WHAT THE TASK REQUIRES - Reproduce, word for word, the lines in the material below starting with the one that has "lime brick A2:B2" and going on through the one that has "none -> cyan brick A5 level 2". Leave out all pictures.

MATERIAL PROVIDED -
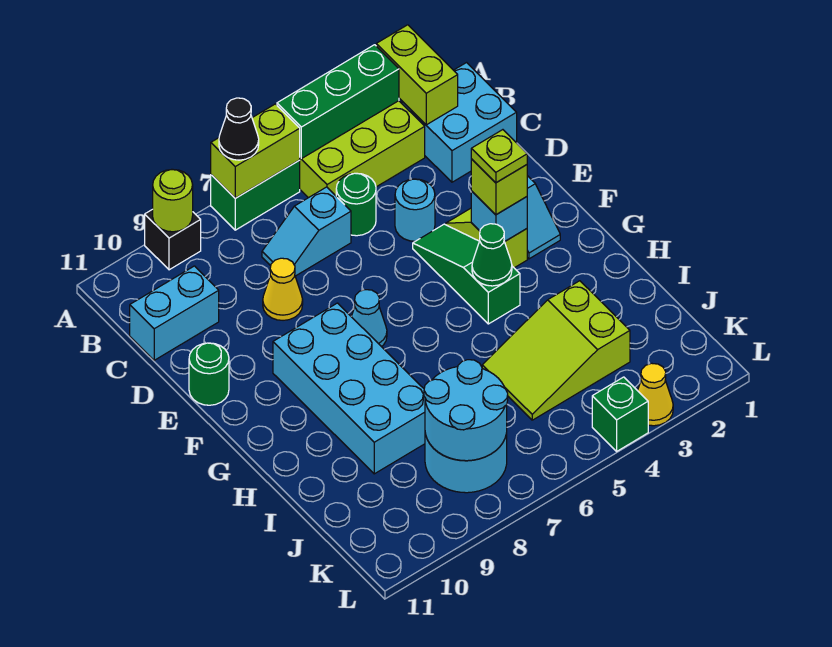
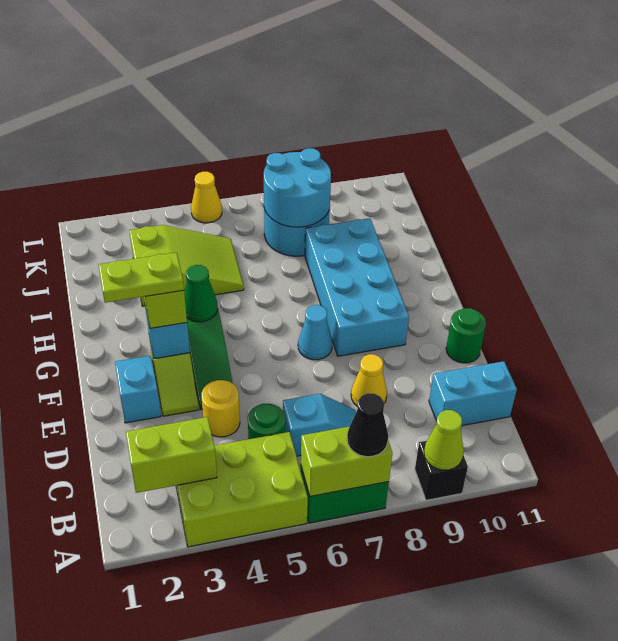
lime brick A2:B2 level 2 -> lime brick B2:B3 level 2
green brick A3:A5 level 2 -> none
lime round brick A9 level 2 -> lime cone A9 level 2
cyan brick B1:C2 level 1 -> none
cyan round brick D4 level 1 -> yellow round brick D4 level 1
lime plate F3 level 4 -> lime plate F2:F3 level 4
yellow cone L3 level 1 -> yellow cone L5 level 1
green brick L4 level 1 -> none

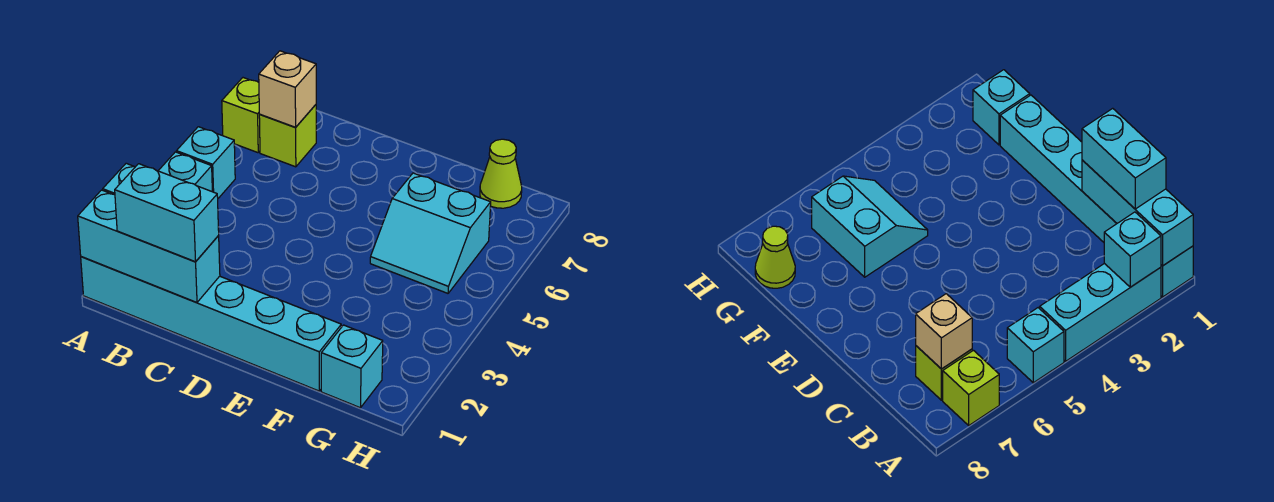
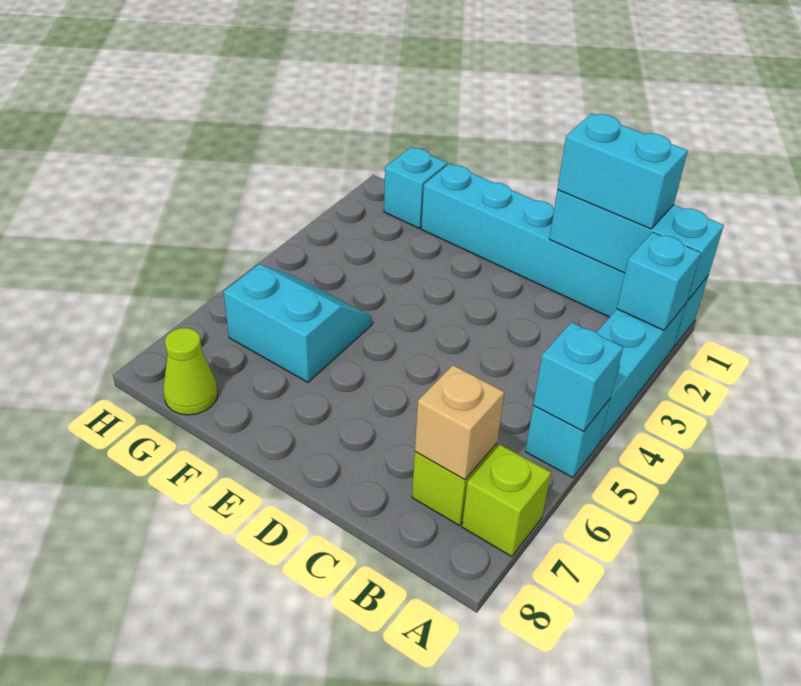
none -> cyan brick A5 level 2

* * *

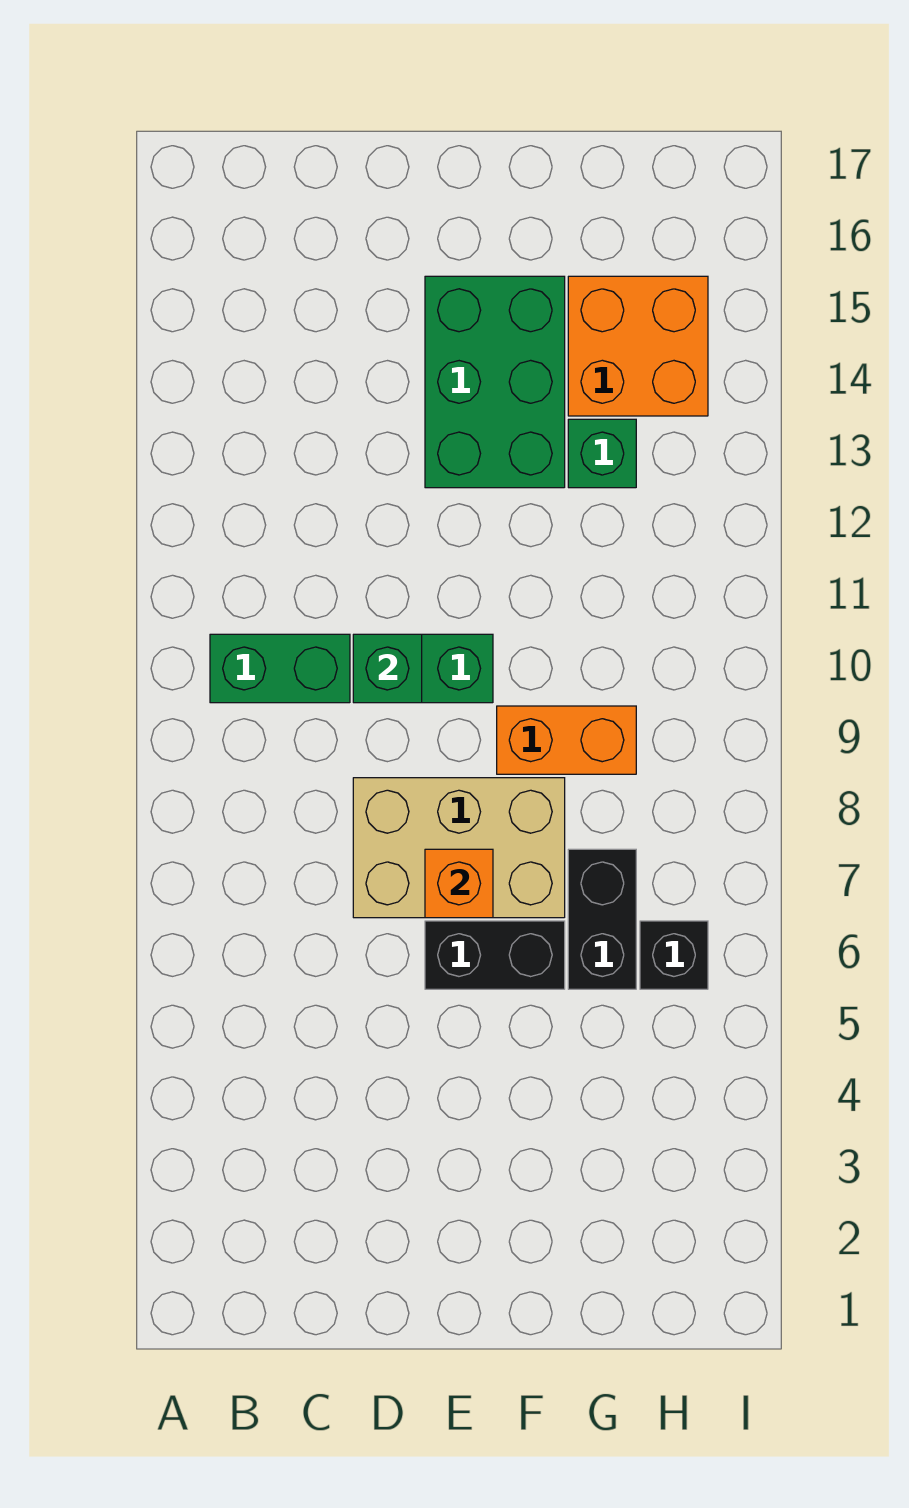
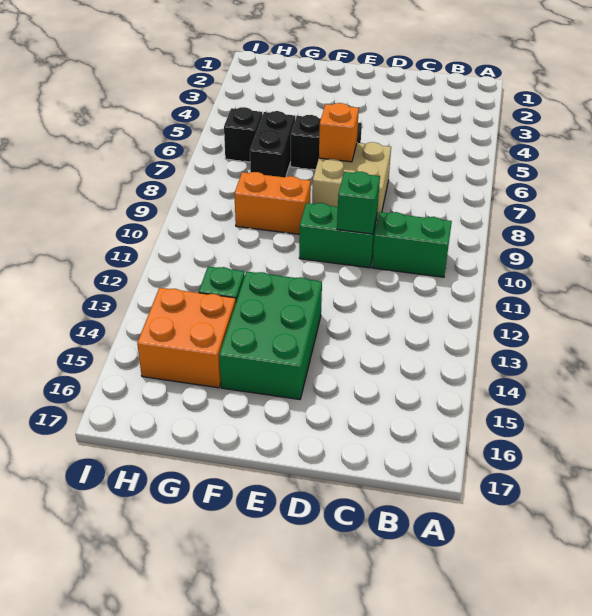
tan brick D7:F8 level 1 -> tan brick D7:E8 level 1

RESPONSE AREA -
lime brick A2:B2 level 2 -> lime brick B2:B3 level 2
green brick A3:A5 level 2 -> none
lime round brick A9 level 2 -> lime cone A9 level 2
cyan brick B1:C2 level 1 -> none
cyan round brick D4 level 1 -> yellow round brick D4 level 1
lime plate F3 level 4 -> lime plate F2:F3 level 4
yellow cone L3 level 1 -> yellow cone L5 level 1
green brick L4 level 1 -> none

none -> cyan brick A5 level 2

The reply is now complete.